Your objective: Among the lines below, keep only those from the one containing "D7: schottky 1N5817" through the one containing "J1 pin 2: W4 -> W10", and reproduce them exactly.

Material supplied:
--

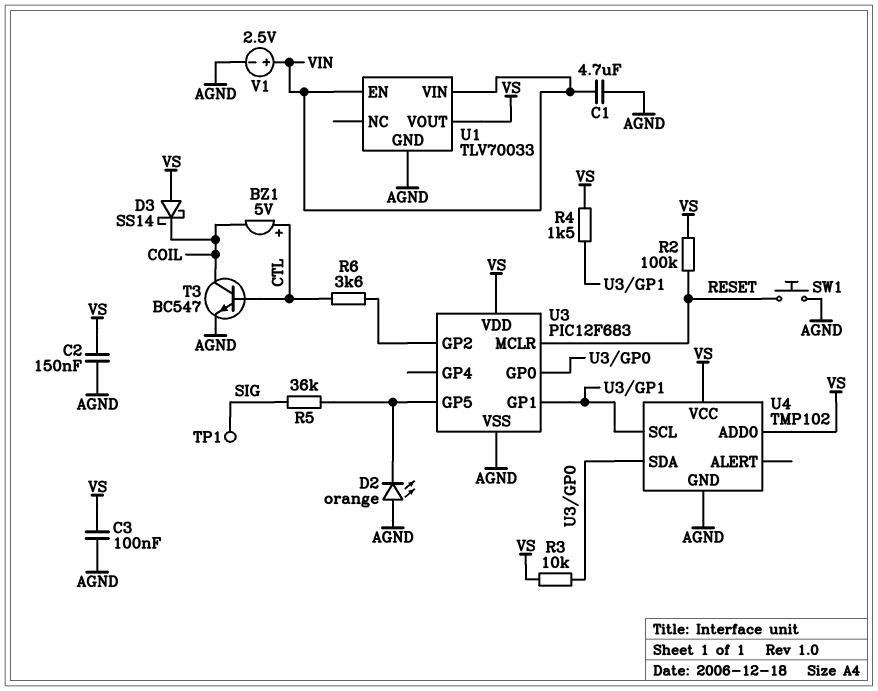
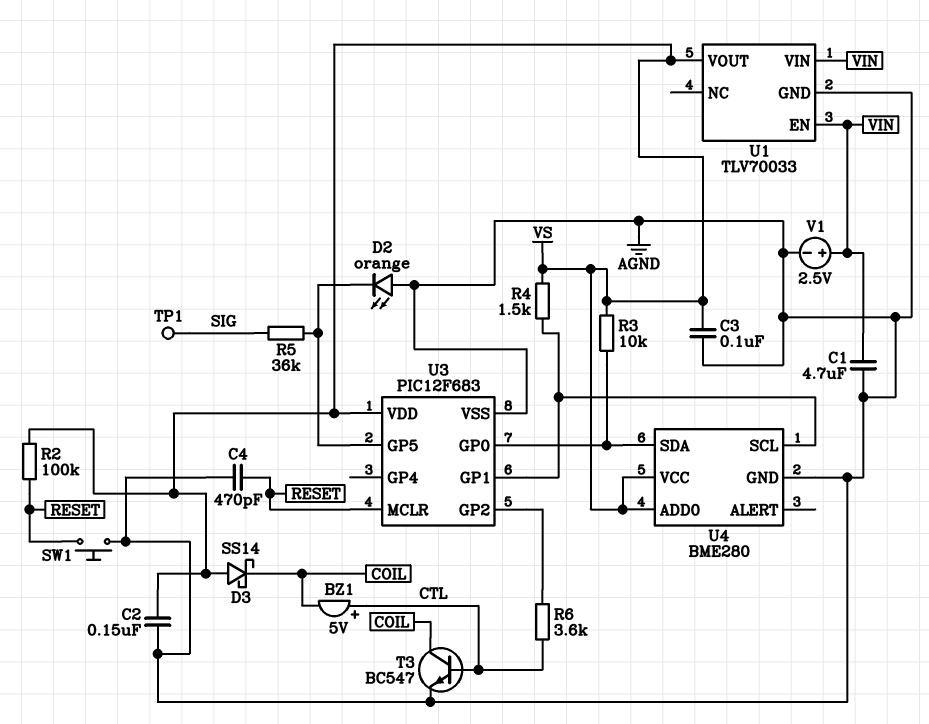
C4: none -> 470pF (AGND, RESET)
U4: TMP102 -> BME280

--

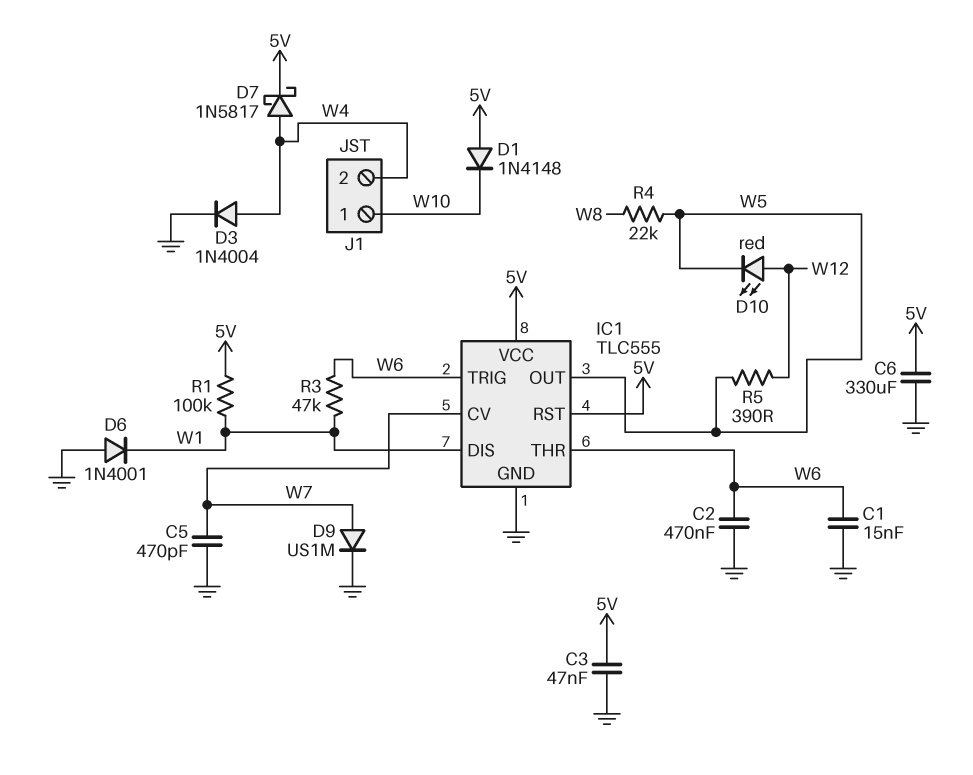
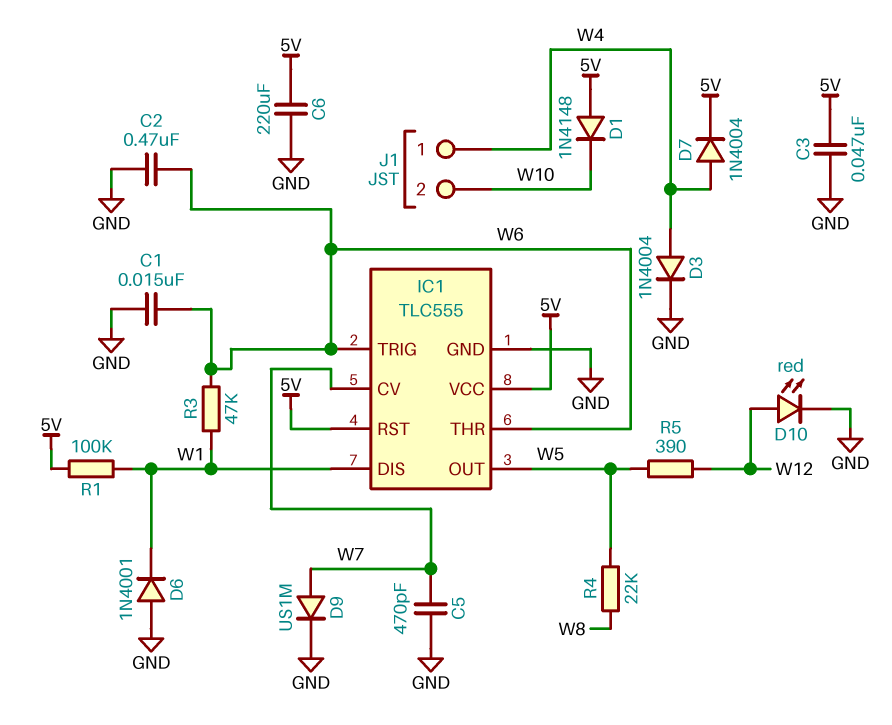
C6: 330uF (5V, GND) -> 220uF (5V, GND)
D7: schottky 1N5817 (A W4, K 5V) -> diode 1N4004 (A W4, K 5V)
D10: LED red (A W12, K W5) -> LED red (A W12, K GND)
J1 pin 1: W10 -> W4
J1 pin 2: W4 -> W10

--

Output below:
D7: schottky 1N5817 (A W4, K 5V) -> diode 1N4004 (A W4, K 5V)
D10: LED red (A W12, K W5) -> LED red (A W12, K GND)
J1 pin 1: W10 -> W4
J1 pin 2: W4 -> W10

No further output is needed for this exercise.